_What to do_
Reproduce the records precisely. Omit every picture.

_Entries taken from a collection_
++++

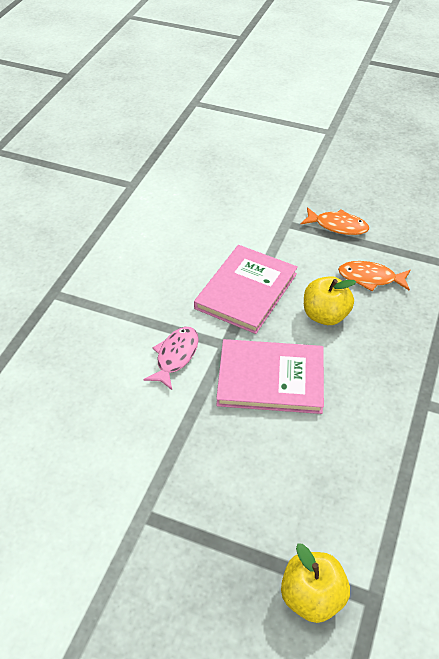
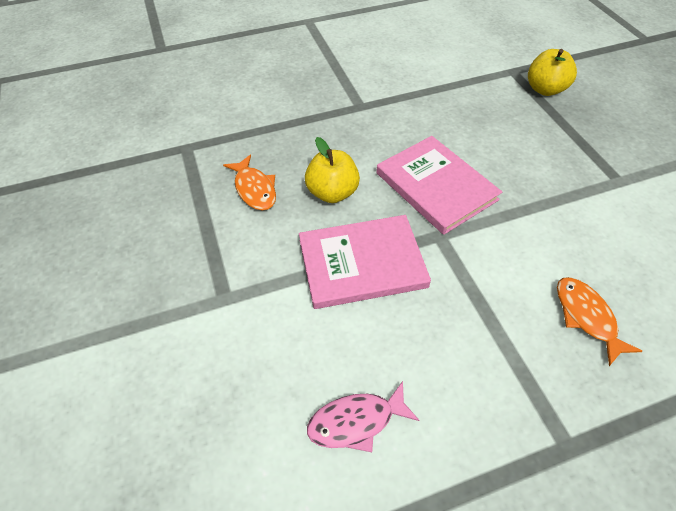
camera: 130 degrees left, 5 degrees up
(175, 356) = (493, 259): pink fish -> pink fish (356, 421)
(337, 226) = (192, 251): orange fish -> orange fish (586, 317)

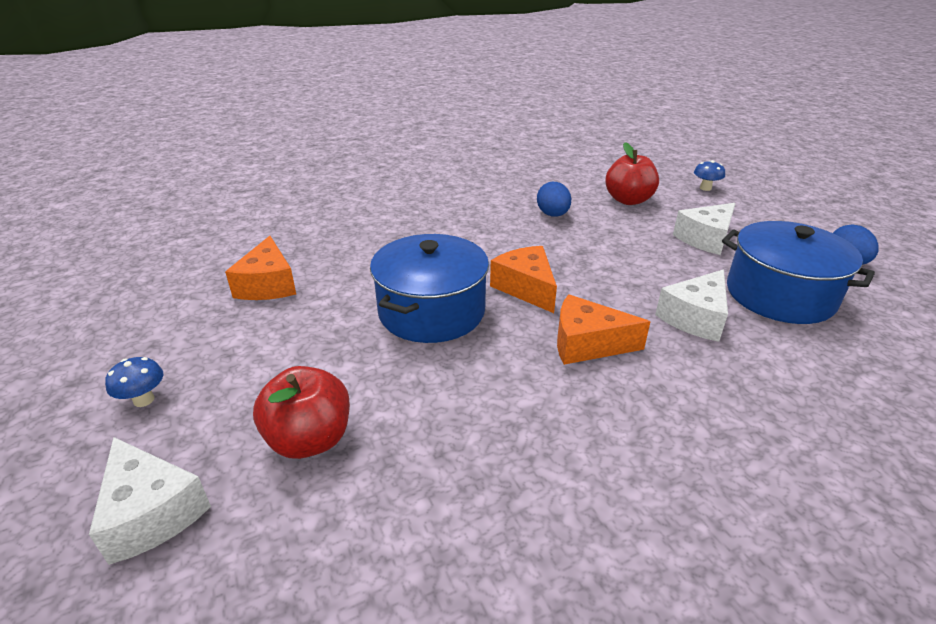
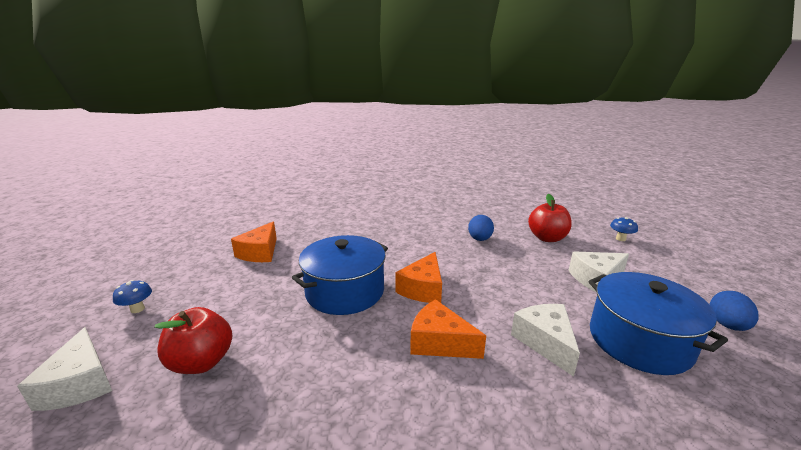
camera: 20 degrees right, 10 degrees down
(526, 288) = (423, 289): orange cheese -> orange cheese turned 150 degrees counterclockwise
(695, 318) = (545, 342): white cheese -> white cheese turned 105 degrees clockwise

++++

_Problem solution_
camera: 130 degrees left, 5 degrees up
(175, 356) = (493, 259): pink fish -> pink fish (356, 421)
(337, 226) = (192, 251): orange fish -> orange fish (586, 317)

camera: 20 degrees right, 10 degrees down
(526, 288) = (423, 289): orange cheese -> orange cheese turned 150 degrees counterclockwise
(695, 318) = (545, 342): white cheese -> white cheese turned 105 degrees clockwise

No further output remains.